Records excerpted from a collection
BEGIN
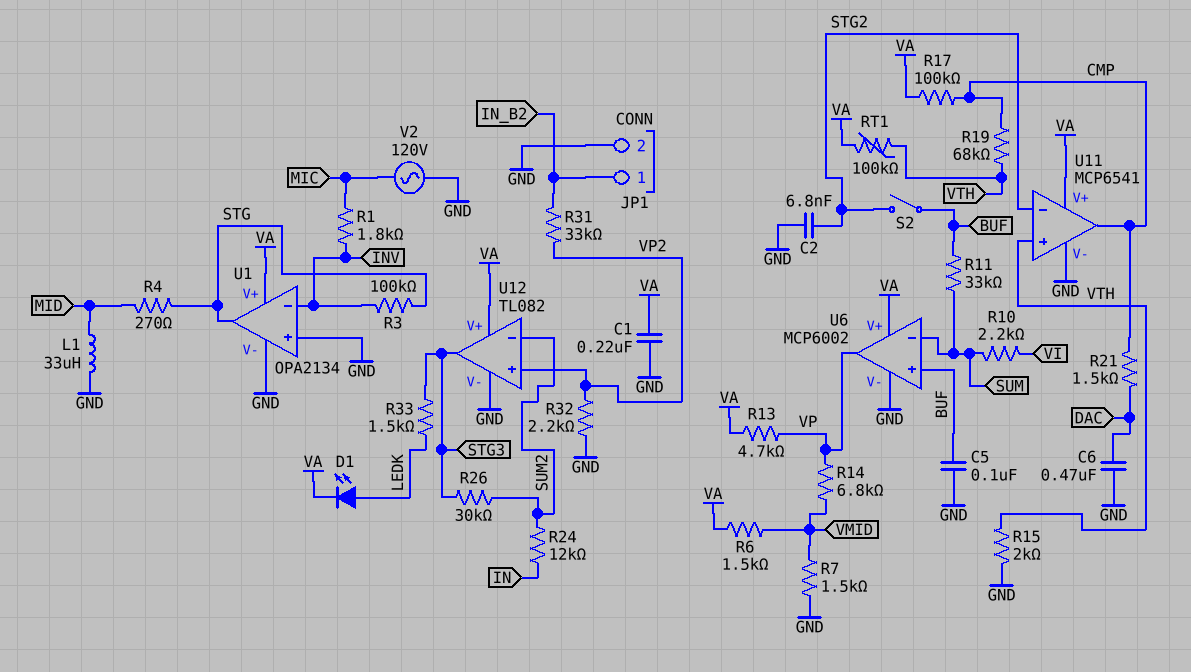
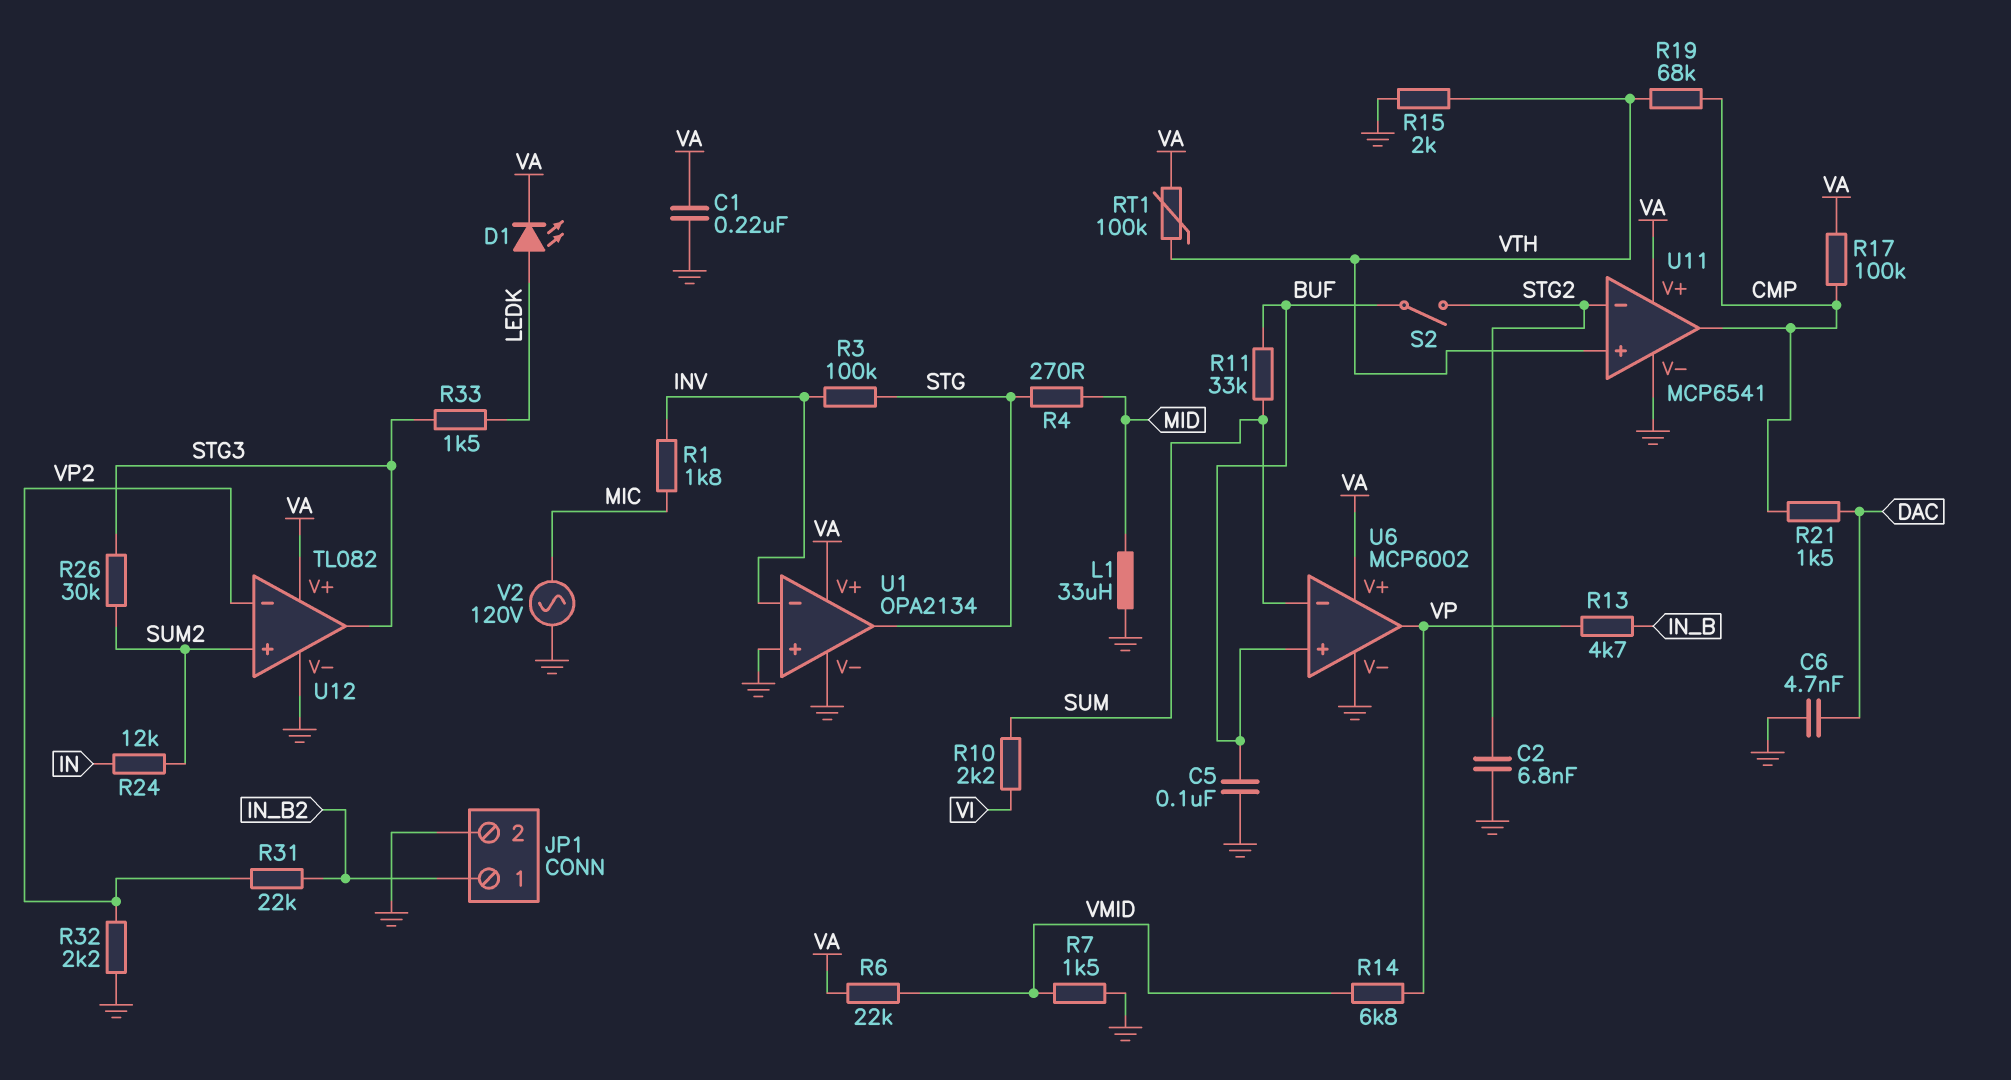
C6: 470nF (DAC, GND) -> 4.7nF (DAC, GND)
R6: 1.5k (VA, VMID) -> 22k (VA, VMID)
R13: 4.7k (VA, VP) -> 4.7k (IN_B, VP)
R31: 33k (IN_B2, VP2) -> 22k (IN_B2, VP2)
U12 pin in+: VP2 -> SUM2
U12 pin in-: SUM2 -> VP2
END
### Task
Set down the records again verbatim, with no pictures.

### Your solution
C6: 470nF (DAC, GND) -> 4.7nF (DAC, GND)
R6: 1.5k (VA, VMID) -> 22k (VA, VMID)
R13: 4.7k (VA, VP) -> 4.7k (IN_B, VP)
R31: 33k (IN_B2, VP2) -> 22k (IN_B2, VP2)
U12 pin in+: VP2 -> SUM2
U12 pin in-: SUM2 -> VP2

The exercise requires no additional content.